#### [What to work on]
Would you please return the lines of the material that contain the word "pink"?

#### [Material provided]

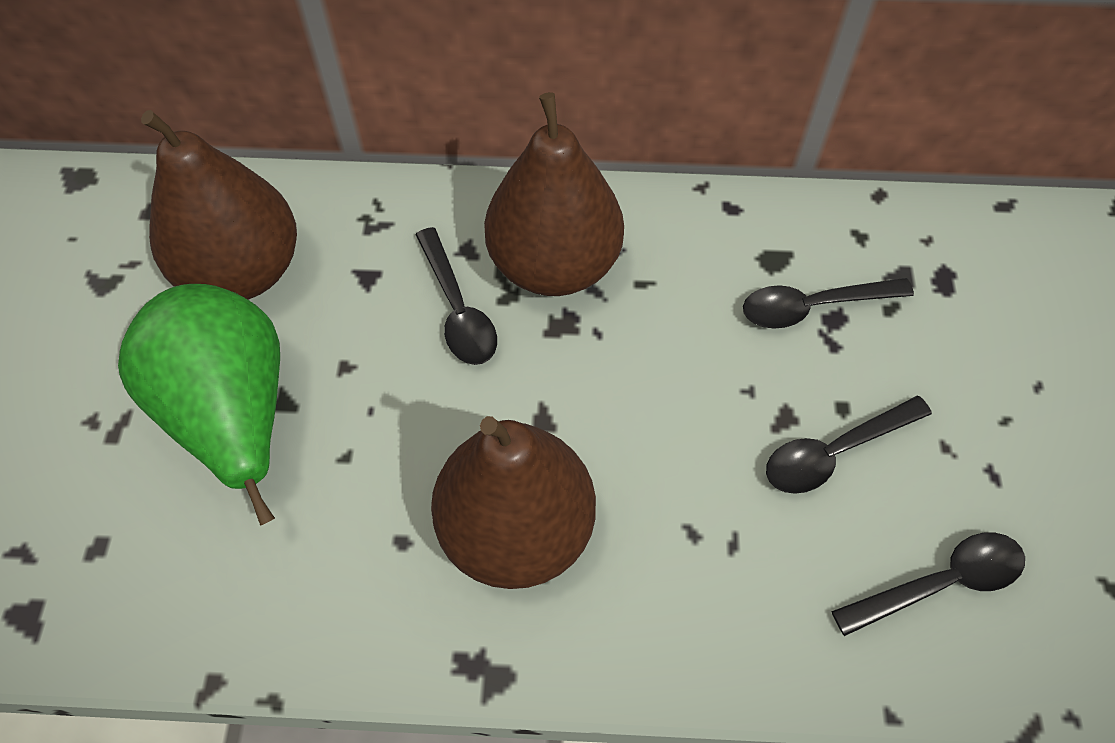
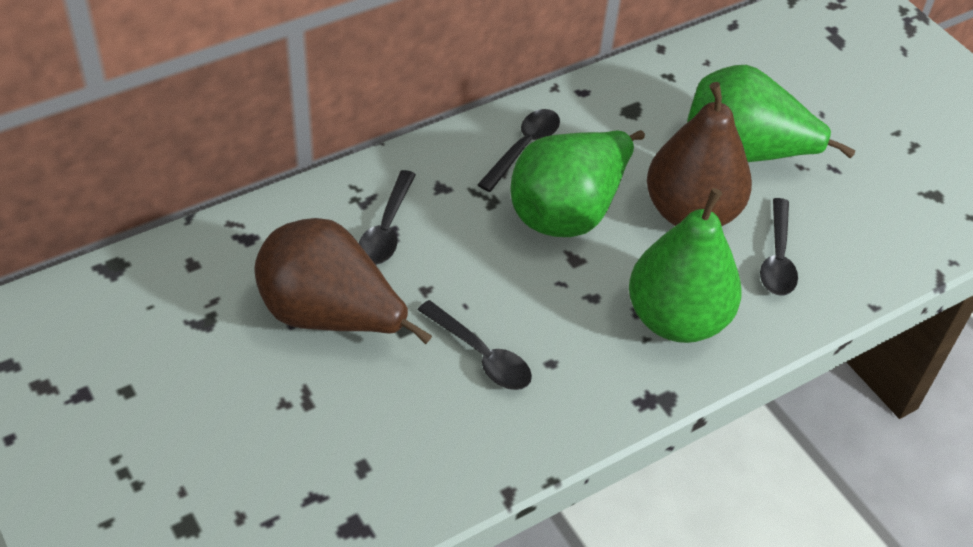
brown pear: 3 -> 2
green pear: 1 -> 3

--

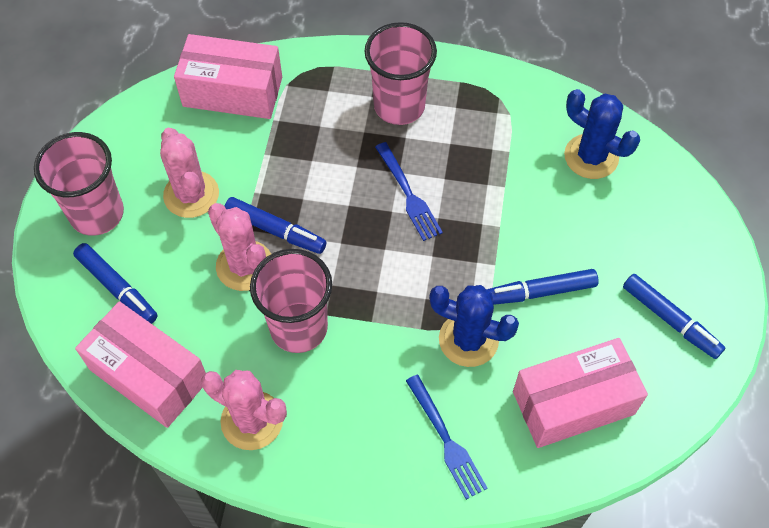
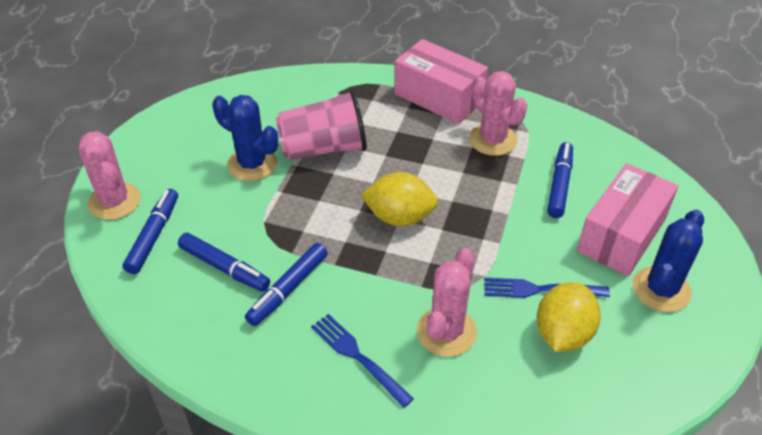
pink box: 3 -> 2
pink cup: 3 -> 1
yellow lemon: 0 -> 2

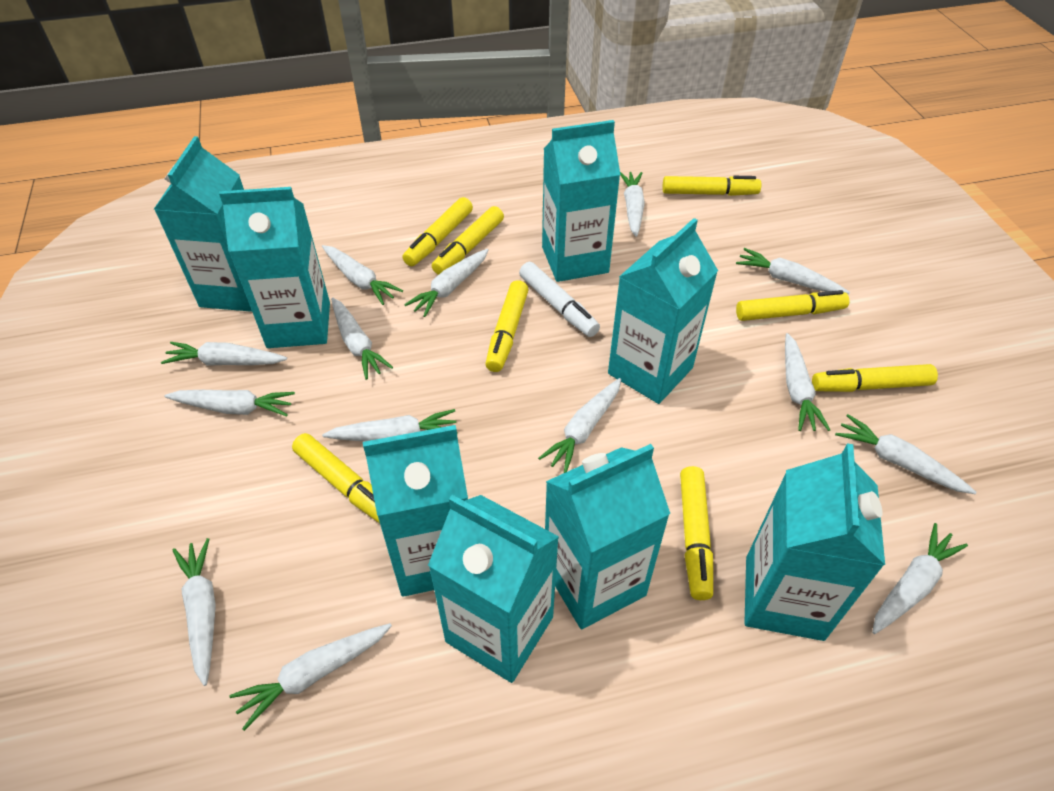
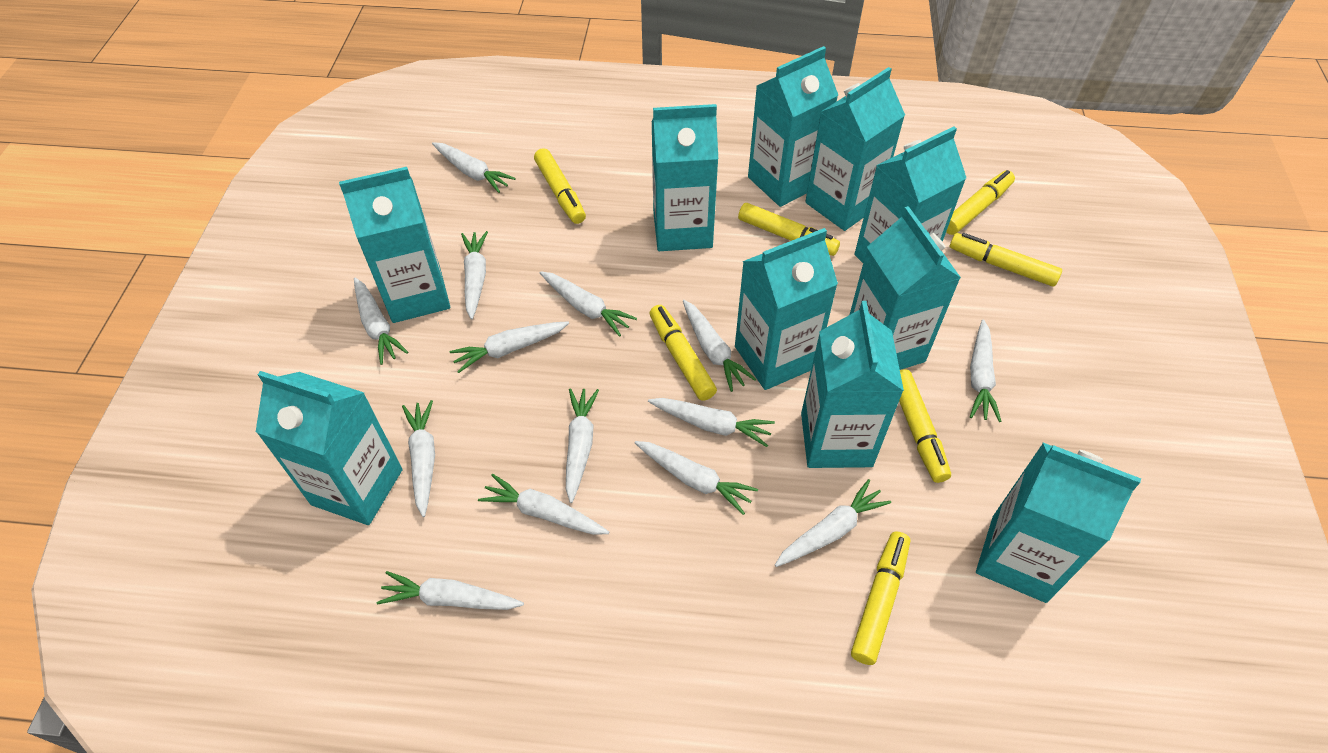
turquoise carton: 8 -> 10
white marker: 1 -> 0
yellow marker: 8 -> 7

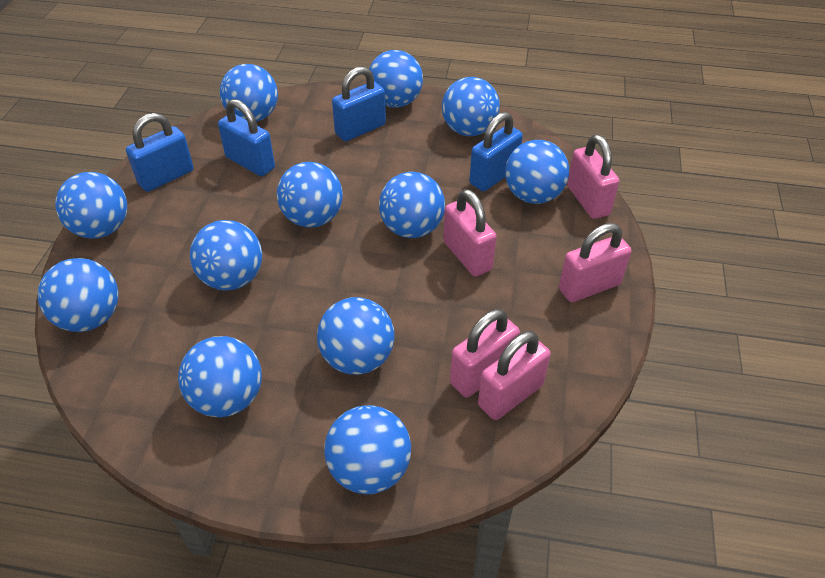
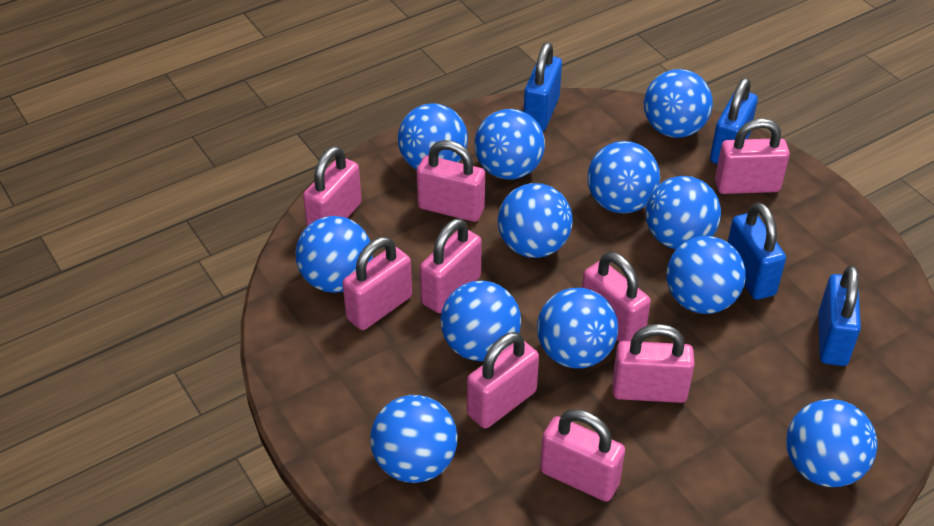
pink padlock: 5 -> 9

#### [Worked solution]
pink box: 3 -> 2
pink cup: 3 -> 1
pink padlock: 5 -> 9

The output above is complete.